BEGIN Source data

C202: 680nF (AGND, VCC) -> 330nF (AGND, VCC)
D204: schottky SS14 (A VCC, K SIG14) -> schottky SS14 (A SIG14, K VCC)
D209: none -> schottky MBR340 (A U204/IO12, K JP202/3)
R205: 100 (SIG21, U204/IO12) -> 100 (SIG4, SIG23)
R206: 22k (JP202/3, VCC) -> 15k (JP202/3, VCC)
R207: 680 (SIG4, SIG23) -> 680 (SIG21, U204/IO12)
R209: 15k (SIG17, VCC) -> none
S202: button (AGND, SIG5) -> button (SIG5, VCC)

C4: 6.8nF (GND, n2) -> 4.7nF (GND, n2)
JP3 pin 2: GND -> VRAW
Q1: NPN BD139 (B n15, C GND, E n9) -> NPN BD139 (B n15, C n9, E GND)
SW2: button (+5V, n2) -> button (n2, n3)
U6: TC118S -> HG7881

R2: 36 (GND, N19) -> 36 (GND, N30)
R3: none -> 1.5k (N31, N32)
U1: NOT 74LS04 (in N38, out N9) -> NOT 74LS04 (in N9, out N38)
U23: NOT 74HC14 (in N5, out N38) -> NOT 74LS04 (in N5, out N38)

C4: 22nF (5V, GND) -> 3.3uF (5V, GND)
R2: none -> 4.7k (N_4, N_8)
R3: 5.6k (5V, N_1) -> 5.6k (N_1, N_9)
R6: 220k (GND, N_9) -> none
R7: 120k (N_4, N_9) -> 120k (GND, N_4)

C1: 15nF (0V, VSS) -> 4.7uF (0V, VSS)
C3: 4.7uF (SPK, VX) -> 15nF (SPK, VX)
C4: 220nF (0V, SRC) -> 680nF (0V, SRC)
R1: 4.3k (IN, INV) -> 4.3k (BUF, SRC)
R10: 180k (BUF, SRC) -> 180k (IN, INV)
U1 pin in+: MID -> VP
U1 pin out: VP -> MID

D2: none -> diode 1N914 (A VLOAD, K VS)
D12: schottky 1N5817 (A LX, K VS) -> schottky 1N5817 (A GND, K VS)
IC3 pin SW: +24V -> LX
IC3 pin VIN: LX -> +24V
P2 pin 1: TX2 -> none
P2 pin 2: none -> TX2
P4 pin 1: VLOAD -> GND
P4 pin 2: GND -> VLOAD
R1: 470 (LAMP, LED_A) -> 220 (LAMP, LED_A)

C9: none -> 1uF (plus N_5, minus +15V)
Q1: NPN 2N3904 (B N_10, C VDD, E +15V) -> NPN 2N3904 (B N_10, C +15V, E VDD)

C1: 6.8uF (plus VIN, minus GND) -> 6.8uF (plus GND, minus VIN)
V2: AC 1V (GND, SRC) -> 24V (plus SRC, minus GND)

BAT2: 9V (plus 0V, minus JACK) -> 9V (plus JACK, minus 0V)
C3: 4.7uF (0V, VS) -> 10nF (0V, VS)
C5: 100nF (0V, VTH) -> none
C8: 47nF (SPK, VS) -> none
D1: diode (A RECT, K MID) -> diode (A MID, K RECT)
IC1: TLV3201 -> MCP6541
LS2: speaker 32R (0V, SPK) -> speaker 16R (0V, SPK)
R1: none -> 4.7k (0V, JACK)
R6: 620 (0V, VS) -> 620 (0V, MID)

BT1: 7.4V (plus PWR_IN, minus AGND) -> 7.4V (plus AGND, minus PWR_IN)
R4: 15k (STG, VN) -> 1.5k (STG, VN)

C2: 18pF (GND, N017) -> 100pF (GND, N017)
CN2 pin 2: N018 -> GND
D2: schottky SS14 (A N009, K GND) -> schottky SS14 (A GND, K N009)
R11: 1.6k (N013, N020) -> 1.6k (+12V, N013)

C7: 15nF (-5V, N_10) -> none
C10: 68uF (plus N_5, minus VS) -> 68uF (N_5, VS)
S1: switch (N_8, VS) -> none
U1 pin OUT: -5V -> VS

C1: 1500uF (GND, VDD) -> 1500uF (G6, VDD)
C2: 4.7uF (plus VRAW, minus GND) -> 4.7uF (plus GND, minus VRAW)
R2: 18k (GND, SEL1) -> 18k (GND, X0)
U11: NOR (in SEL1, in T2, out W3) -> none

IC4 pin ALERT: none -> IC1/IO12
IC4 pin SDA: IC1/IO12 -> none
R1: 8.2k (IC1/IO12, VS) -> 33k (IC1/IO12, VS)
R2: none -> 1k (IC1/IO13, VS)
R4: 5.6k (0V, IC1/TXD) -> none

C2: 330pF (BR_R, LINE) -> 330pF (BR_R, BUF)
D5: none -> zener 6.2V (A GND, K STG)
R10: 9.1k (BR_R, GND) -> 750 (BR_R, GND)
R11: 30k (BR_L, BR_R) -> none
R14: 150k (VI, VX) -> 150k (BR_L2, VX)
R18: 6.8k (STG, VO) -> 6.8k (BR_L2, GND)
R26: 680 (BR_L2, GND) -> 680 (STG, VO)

END Source data

Task goal: Could you restate word for word the lines above from the one containing "JP3 pin 2: GND -> VRAW" through the one containing "P2 pin 2: none -> TX2", both included, and nothing else?

The answer:
JP3 pin 2: GND -> VRAW
Q1: NPN BD139 (B n15, C GND, E n9) -> NPN BD139 (B n15, C n9, E GND)
SW2: button (+5V, n2) -> button (n2, n3)
U6: TC118S -> HG7881

R2: 36 (GND, N19) -> 36 (GND, N30)
R3: none -> 1.5k (N31, N32)
U1: NOT 74LS04 (in N38, out N9) -> NOT 74LS04 (in N9, out N38)
U23: NOT 74HC14 (in N5, out N38) -> NOT 74LS04 (in N5, out N38)

C4: 22nF (5V, GND) -> 3.3uF (5V, GND)
R2: none -> 4.7k (N_4, N_8)
R3: 5.6k (5V, N_1) -> 5.6k (N_1, N_9)
R6: 220k (GND, N_9) -> none
R7: 120k (N_4, N_9) -> 120k (GND, N_4)

C1: 15nF (0V, VSS) -> 4.7uF (0V, VSS)
C3: 4.7uF (SPK, VX) -> 15nF (SPK, VX)
C4: 220nF (0V, SRC) -> 680nF (0V, SRC)
R1: 4.3k (IN, INV) -> 4.3k (BUF, SRC)
R10: 180k (BUF, SRC) -> 180k (IN, INV)
U1 pin in+: MID -> VP
U1 pin out: VP -> MID

D2: none -> diode 1N914 (A VLOAD, K VS)
D12: schottky 1N5817 (A LX, K VS) -> schottky 1N5817 (A GND, K VS)
IC3 pin SW: +24V -> LX
IC3 pin VIN: LX -> +24V
P2 pin 1: TX2 -> none
P2 pin 2: none -> TX2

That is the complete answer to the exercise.